*** Data under study
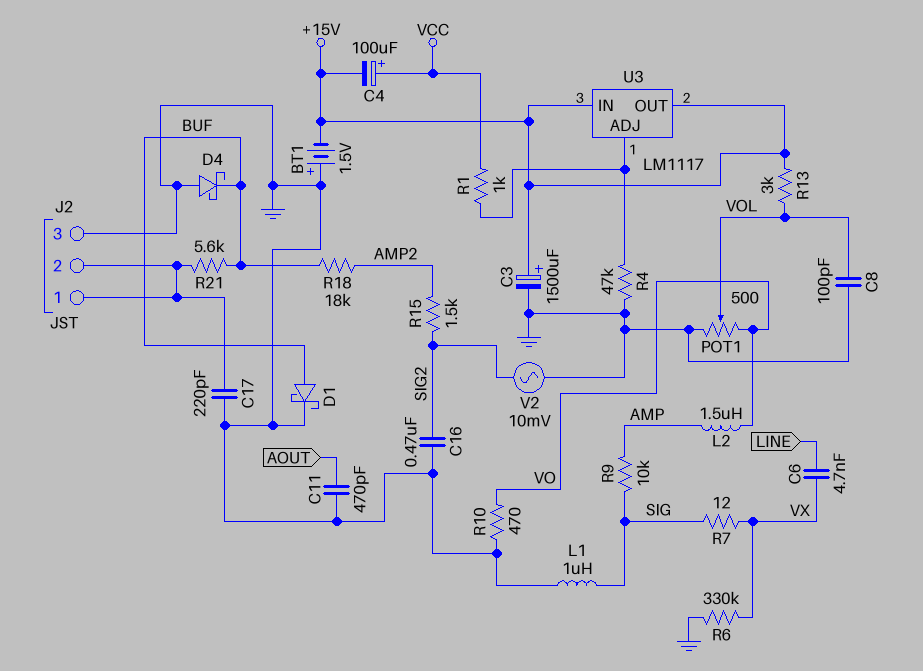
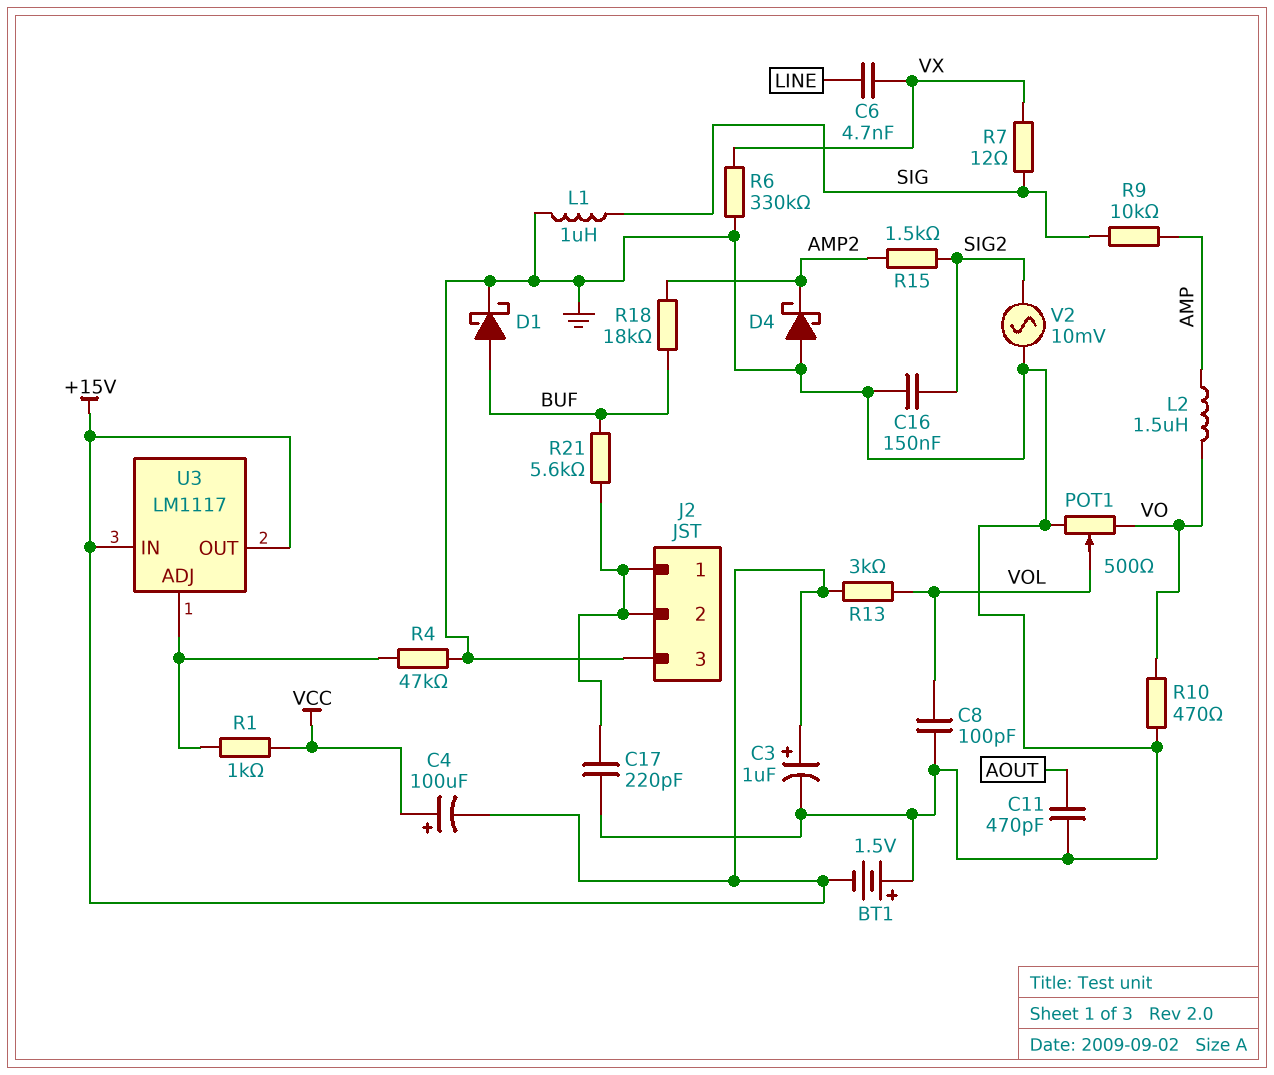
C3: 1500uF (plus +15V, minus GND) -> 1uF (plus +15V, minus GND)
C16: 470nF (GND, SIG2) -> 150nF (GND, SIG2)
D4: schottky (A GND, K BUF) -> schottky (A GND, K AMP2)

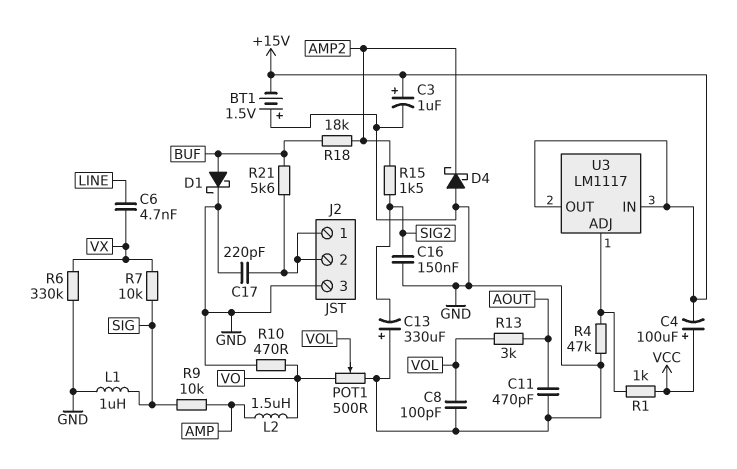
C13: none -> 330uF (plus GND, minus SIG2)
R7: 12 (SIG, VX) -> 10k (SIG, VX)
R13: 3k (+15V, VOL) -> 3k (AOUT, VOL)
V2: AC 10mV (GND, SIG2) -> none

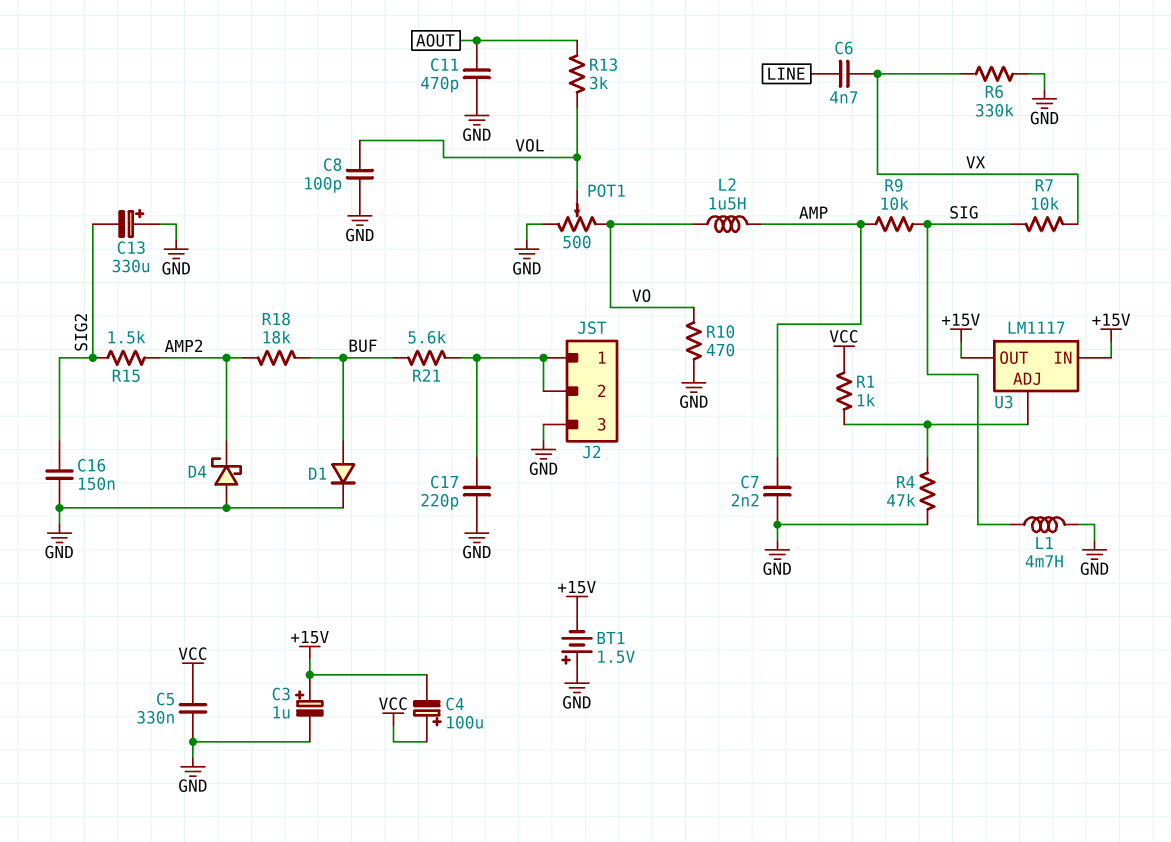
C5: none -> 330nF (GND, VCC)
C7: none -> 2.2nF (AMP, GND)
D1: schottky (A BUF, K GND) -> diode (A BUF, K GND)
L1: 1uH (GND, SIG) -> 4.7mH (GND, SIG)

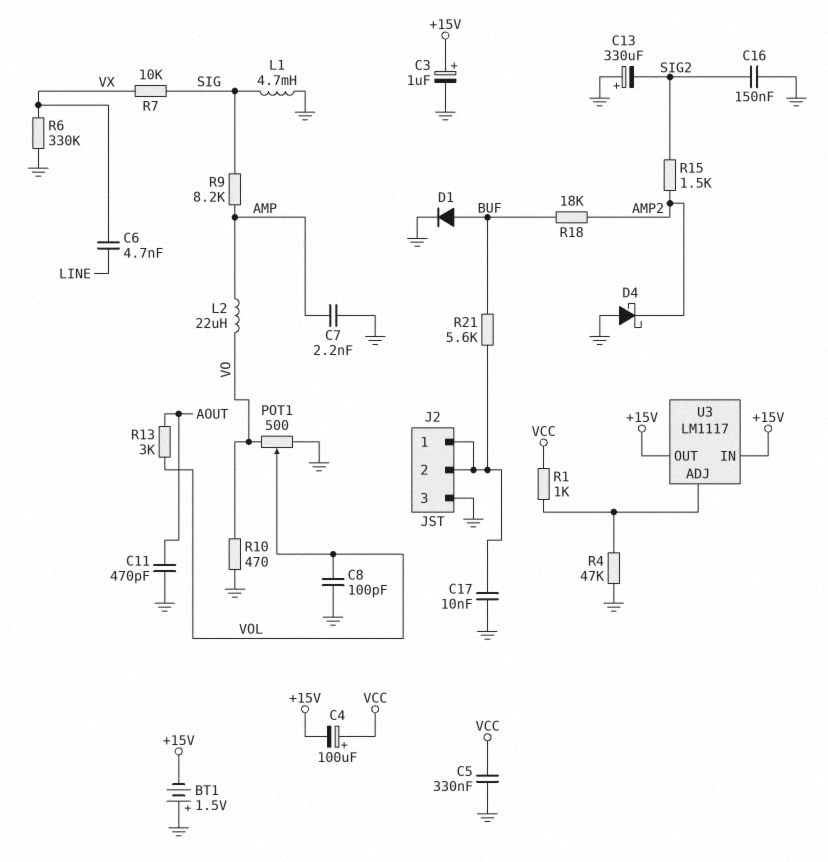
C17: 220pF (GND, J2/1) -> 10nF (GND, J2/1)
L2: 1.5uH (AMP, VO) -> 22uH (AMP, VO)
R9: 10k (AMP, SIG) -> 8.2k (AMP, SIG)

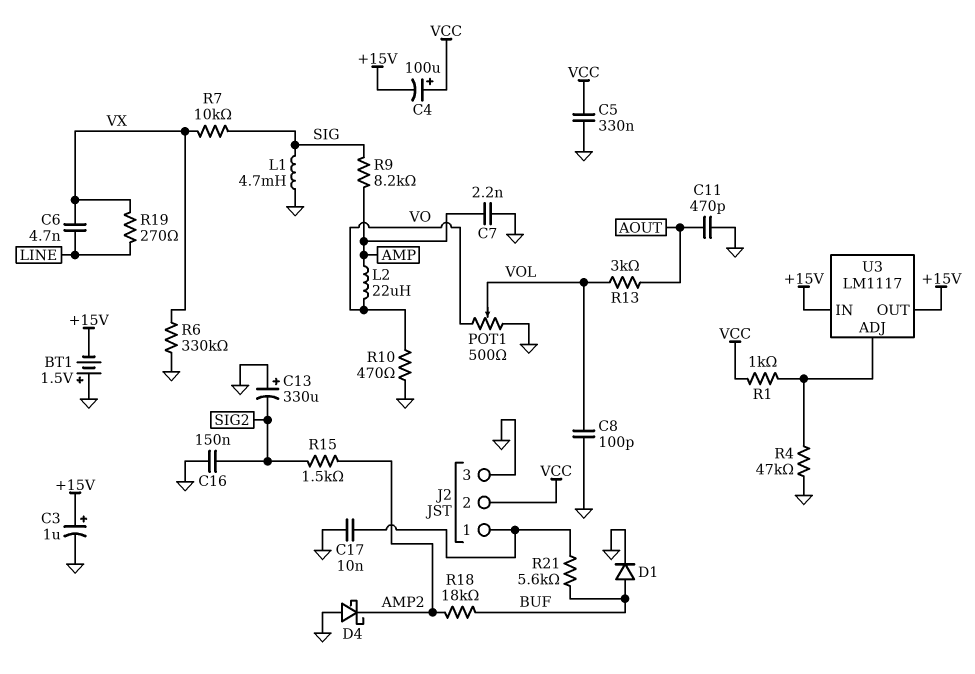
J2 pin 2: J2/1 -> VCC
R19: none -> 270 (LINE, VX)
******
## Exercise details
For the listing above, identify each line bearing "plus".

## Your response
C3: 1500uF (plus +15V, minus GND) -> 1uF (plus +15V, minus GND)
C13: none -> 330uF (plus GND, minus SIG2)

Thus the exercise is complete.